- WHAT YOU WILL DO: All lines of the entries with "Board" in them must be listed.

- RAW DATA:
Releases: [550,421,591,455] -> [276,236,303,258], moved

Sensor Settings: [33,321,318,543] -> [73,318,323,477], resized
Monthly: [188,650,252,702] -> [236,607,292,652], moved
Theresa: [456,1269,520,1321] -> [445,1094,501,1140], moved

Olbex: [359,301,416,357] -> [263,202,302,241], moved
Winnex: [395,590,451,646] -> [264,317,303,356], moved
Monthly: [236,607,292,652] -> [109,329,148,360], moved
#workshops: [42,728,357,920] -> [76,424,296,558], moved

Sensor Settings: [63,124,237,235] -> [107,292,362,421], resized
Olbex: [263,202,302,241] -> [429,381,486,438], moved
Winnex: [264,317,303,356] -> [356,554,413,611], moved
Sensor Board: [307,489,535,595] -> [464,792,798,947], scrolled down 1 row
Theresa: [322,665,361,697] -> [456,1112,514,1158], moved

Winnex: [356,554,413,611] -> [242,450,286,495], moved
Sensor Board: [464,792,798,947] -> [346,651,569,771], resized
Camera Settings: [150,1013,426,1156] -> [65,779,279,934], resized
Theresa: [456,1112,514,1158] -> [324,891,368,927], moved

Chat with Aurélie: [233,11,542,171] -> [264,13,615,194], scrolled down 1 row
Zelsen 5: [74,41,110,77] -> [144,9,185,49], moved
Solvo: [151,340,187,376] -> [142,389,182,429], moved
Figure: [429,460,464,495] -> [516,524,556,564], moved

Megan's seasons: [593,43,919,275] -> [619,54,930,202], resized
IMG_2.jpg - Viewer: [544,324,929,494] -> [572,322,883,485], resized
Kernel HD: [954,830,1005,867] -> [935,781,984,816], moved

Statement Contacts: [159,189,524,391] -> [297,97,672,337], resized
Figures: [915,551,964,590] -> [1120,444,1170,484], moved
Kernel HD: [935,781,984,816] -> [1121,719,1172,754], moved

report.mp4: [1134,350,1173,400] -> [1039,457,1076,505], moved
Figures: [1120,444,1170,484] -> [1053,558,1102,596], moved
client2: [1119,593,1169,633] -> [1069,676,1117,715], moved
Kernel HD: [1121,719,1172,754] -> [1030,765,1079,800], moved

- ANSWER BELOW:
Sensor Board: [307,489,535,595] -> [464,792,798,947], scrolled down 1 row
Sensor Board: [464,792,798,947] -> [346,651,569,771], resized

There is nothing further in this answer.